### HOW TO COMPLETE THIS TASK
Examine the records and identify each line that includes the string "cylinder". Copy those lines.

===== DATA FOR THIS EXERCISE

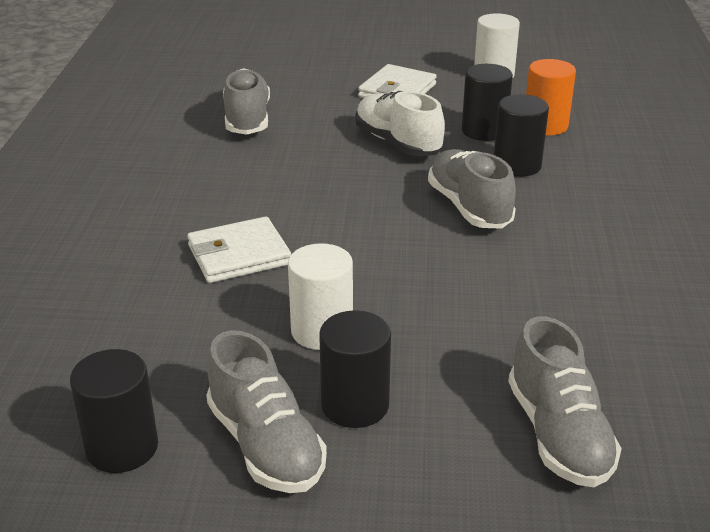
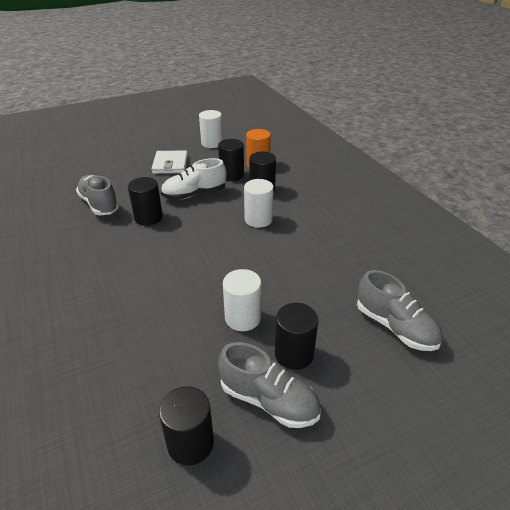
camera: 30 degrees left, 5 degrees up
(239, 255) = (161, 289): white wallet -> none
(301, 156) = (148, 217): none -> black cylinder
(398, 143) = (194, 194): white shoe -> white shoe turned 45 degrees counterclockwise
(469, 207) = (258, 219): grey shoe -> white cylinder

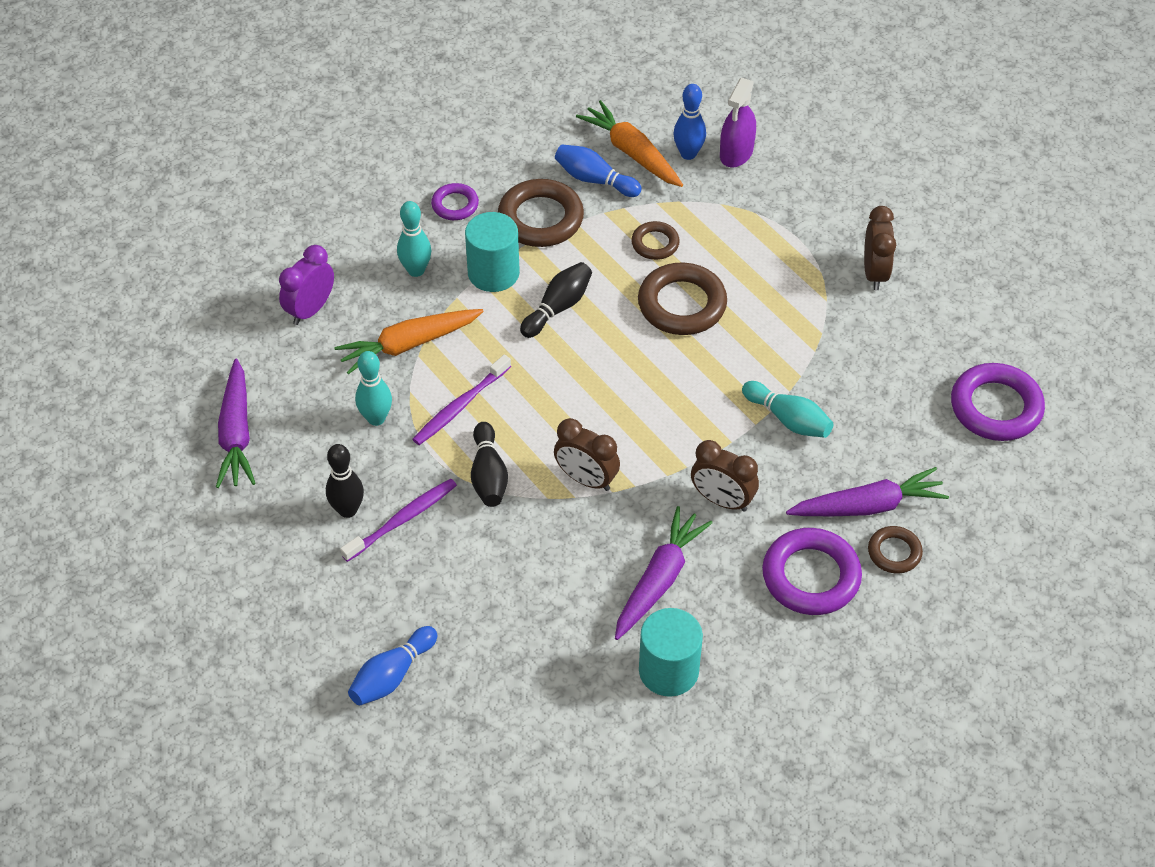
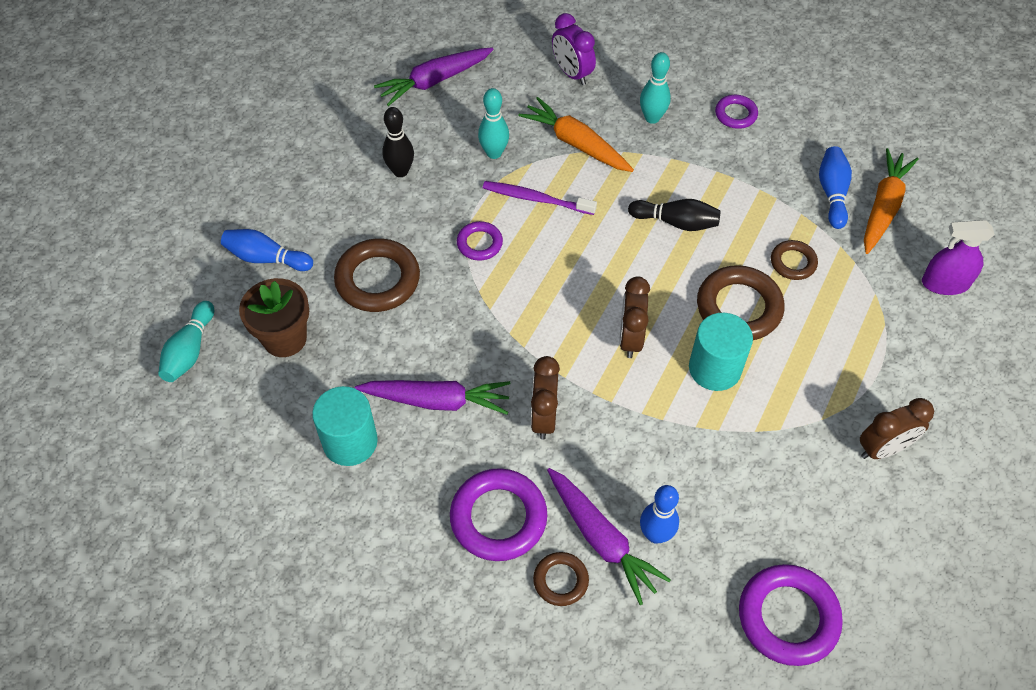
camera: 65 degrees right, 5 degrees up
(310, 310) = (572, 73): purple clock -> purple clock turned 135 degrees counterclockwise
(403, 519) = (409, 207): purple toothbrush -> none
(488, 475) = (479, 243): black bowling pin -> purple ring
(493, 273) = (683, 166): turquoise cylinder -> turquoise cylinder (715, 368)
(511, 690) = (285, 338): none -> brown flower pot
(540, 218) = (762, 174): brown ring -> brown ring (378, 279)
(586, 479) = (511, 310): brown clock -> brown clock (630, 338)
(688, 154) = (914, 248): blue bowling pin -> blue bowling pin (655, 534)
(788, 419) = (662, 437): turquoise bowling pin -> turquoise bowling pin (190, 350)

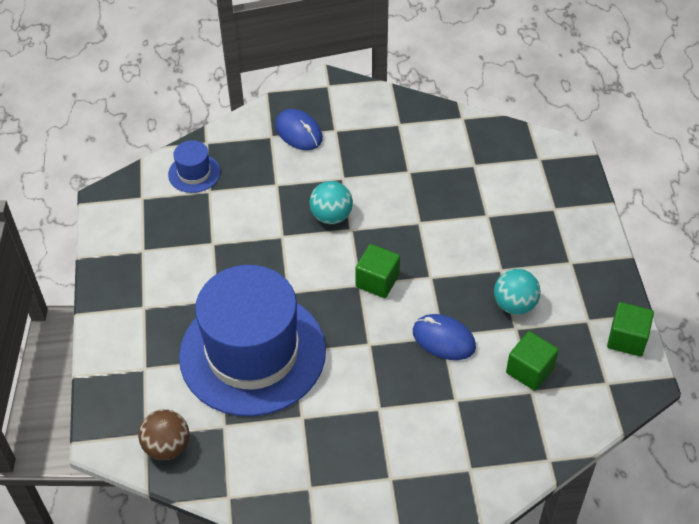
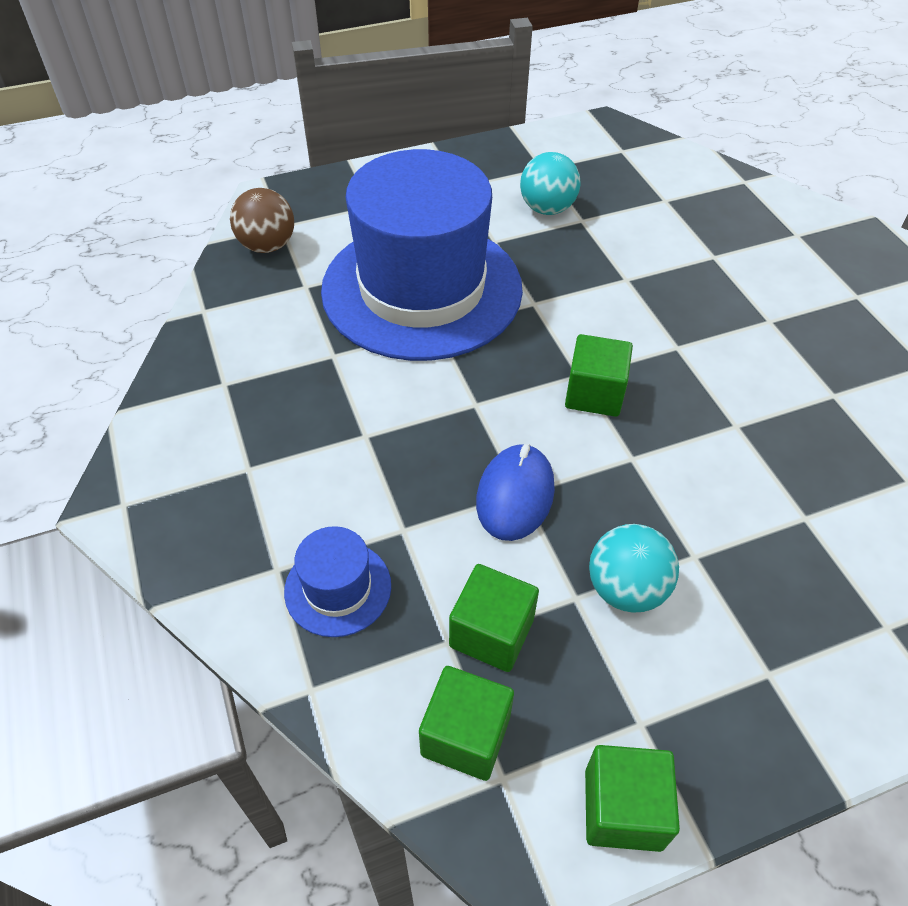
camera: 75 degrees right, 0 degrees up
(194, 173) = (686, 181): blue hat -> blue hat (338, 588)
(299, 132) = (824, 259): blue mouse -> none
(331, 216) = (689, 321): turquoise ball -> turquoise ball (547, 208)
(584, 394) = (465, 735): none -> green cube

==========

### ANSWER TO THE PROBLEM
(301, 156) = (148, 217): none -> black cylinder
(469, 207) = (258, 219): grey shoe -> white cylinder
(493, 273) = (683, 166): turquoise cylinder -> turquoise cylinder (715, 368)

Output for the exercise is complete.